Set out exactly every line of the entries below, starting at the line that holds "(298, 79) = (73, 182): yellow" and stopping after the line that holds "(413, 192) = (201, 193): red".

Collected data entries
◇ ◇ ◇ ◇ ◇ ◇ ◇
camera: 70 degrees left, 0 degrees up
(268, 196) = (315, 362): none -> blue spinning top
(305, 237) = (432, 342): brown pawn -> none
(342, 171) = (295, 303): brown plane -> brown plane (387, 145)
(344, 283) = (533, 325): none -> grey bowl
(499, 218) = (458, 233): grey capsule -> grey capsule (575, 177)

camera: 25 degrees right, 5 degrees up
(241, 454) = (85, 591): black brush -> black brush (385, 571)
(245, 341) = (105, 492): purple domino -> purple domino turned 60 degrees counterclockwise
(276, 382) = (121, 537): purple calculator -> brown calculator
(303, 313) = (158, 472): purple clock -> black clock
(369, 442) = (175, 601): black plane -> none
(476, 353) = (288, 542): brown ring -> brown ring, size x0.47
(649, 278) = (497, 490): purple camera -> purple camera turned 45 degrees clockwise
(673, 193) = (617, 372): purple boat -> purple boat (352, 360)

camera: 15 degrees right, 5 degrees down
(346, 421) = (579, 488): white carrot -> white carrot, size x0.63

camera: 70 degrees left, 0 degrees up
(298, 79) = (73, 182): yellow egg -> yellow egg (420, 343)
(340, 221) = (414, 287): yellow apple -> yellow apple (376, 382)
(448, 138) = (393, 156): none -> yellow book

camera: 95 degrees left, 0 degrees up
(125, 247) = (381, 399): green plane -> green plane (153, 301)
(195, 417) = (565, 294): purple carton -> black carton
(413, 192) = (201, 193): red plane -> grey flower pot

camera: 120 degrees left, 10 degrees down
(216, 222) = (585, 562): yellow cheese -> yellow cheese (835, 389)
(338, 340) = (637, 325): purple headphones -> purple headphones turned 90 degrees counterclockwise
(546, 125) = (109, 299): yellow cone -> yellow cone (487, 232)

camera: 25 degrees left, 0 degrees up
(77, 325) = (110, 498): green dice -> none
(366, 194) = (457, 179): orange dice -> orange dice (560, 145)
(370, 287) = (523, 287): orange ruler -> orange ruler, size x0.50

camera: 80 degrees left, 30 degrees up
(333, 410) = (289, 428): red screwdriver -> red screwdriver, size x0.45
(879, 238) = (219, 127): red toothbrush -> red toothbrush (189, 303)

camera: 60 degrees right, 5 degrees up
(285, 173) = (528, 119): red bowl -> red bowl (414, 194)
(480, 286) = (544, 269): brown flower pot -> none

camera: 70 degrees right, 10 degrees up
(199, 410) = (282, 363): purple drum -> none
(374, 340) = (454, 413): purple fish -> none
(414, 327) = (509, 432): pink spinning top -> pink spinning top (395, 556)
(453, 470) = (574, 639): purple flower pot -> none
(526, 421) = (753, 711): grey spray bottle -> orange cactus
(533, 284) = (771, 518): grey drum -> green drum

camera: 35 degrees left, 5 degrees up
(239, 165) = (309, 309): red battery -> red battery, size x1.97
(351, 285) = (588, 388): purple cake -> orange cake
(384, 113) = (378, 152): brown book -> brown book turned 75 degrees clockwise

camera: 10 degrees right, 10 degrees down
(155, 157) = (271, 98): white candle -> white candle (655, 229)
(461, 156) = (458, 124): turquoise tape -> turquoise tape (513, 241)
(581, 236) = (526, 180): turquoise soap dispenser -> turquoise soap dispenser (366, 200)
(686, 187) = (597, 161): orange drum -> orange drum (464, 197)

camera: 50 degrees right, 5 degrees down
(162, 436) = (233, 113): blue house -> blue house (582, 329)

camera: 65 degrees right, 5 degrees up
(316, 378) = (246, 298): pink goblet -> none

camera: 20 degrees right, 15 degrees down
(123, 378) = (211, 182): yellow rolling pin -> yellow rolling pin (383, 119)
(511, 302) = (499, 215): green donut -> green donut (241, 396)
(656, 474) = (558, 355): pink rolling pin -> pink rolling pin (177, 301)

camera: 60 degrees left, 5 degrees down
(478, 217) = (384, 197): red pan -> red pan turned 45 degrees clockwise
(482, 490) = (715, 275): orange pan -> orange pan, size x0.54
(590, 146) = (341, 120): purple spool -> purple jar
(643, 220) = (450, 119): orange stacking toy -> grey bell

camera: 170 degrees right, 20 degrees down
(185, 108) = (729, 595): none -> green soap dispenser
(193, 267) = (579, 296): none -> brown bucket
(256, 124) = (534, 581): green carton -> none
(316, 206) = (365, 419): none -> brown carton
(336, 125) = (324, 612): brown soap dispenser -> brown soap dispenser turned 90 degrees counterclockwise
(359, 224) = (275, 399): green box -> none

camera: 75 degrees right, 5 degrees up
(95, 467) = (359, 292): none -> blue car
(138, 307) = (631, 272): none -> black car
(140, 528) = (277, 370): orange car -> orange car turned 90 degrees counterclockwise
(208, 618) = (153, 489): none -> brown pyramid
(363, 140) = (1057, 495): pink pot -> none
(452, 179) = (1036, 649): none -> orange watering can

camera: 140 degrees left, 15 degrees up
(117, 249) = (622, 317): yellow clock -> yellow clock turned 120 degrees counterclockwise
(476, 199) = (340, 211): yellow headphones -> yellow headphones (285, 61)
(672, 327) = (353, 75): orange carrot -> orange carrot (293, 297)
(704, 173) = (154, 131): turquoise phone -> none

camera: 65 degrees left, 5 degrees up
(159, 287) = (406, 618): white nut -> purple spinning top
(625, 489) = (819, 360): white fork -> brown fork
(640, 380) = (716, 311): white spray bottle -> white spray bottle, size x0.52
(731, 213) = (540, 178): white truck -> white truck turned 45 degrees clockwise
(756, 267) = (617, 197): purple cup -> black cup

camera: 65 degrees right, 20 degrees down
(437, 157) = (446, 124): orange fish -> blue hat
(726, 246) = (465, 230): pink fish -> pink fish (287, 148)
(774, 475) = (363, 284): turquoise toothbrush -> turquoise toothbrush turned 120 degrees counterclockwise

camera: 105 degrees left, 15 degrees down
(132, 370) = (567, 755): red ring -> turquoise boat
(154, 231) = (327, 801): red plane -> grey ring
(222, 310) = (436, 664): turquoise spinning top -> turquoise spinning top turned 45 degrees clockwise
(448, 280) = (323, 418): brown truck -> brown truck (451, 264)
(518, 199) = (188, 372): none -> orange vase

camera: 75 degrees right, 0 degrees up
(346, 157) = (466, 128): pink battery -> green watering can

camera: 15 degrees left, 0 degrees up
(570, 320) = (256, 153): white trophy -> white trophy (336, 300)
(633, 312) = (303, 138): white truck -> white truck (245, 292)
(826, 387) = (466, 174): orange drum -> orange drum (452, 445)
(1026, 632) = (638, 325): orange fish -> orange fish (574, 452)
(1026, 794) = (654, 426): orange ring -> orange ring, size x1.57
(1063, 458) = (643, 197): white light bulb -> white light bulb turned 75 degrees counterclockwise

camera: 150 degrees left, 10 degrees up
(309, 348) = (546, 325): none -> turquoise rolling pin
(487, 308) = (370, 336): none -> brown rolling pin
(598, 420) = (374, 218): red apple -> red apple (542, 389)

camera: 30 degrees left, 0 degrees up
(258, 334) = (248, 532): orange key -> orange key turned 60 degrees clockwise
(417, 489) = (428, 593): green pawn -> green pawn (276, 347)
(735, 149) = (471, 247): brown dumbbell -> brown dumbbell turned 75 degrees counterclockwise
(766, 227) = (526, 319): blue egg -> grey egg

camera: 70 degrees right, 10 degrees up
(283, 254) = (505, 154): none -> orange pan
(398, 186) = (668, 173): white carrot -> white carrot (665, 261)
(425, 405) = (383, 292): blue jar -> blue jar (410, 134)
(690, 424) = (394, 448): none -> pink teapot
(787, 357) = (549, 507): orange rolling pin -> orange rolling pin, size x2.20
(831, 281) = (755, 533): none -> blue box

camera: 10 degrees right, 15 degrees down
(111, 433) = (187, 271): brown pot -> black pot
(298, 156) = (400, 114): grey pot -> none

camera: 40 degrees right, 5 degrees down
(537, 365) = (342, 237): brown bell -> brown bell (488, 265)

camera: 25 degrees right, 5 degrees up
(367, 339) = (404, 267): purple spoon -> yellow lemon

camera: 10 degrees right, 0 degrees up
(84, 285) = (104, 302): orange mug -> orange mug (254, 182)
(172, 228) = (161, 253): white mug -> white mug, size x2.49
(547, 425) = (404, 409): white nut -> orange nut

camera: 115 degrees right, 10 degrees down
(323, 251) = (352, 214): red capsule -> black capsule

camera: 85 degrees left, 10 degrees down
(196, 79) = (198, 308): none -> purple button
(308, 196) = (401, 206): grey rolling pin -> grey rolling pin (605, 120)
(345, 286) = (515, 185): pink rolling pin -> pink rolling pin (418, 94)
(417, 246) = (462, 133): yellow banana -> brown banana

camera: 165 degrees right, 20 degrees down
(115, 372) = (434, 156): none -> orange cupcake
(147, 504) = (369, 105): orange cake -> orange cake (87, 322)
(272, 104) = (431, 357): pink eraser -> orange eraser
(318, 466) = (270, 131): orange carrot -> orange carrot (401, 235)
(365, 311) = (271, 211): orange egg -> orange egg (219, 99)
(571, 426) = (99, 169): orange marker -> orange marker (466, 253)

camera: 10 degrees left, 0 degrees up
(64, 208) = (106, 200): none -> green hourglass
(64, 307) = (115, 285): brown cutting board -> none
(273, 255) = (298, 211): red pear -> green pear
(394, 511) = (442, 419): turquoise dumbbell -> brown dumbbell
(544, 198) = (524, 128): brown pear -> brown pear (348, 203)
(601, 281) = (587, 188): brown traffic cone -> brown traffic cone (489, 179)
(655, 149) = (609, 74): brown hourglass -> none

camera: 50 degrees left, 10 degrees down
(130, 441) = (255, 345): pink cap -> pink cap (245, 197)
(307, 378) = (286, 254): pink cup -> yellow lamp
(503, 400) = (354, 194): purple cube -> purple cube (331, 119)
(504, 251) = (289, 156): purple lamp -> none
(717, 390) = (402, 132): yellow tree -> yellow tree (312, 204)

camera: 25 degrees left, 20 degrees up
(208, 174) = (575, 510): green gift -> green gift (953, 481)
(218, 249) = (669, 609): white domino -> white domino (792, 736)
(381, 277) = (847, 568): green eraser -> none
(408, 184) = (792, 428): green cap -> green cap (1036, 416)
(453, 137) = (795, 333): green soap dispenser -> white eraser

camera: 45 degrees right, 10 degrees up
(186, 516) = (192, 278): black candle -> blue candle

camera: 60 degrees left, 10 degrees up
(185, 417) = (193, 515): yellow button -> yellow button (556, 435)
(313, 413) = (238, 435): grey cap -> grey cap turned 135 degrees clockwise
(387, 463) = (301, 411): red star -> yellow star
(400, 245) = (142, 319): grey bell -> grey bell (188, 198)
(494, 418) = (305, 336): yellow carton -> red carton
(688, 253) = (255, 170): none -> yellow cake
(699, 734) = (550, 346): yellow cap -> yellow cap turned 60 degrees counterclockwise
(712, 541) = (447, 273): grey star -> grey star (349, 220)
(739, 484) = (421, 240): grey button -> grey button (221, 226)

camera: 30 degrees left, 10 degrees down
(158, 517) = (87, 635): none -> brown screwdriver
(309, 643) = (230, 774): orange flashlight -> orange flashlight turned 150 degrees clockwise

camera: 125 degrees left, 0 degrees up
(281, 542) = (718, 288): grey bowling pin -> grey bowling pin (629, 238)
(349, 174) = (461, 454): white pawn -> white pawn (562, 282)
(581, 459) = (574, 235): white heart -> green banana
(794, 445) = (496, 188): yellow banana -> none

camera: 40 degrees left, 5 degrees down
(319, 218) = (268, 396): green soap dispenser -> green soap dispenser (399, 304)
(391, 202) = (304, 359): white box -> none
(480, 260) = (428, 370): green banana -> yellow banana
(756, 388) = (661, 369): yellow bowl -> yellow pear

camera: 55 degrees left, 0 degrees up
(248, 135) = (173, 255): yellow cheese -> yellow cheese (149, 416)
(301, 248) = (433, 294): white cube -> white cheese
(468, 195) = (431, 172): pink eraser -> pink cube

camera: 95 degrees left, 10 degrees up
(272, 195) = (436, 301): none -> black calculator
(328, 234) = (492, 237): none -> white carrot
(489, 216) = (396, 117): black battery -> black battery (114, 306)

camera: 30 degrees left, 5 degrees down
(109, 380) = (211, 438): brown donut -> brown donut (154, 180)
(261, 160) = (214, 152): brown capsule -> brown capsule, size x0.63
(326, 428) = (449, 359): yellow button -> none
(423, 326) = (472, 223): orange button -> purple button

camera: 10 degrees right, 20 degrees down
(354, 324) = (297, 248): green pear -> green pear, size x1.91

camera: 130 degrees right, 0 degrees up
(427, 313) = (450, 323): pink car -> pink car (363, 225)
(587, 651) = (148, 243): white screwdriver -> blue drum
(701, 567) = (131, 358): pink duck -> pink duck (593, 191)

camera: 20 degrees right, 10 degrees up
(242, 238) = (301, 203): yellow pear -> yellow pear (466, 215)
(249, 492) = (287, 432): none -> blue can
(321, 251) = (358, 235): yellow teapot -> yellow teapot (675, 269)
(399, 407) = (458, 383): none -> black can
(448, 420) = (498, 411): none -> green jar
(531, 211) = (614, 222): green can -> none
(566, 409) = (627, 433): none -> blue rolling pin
◇ ◇ ◇ ◇ ◇ ◇ ◇
Answer area
(298, 79) = (73, 182): yellow egg -> yellow egg (420, 343)
(340, 221) = (414, 287): yellow apple -> yellow apple (376, 382)
(448, 138) = (393, 156): none -> yellow book

camera: 95 degrees left, 0 degrees up
(125, 247) = (381, 399): green plane -> green plane (153, 301)
(195, 417) = (565, 294): purple carton -> black carton
(413, 192) = (201, 193): red plane -> grey flower pot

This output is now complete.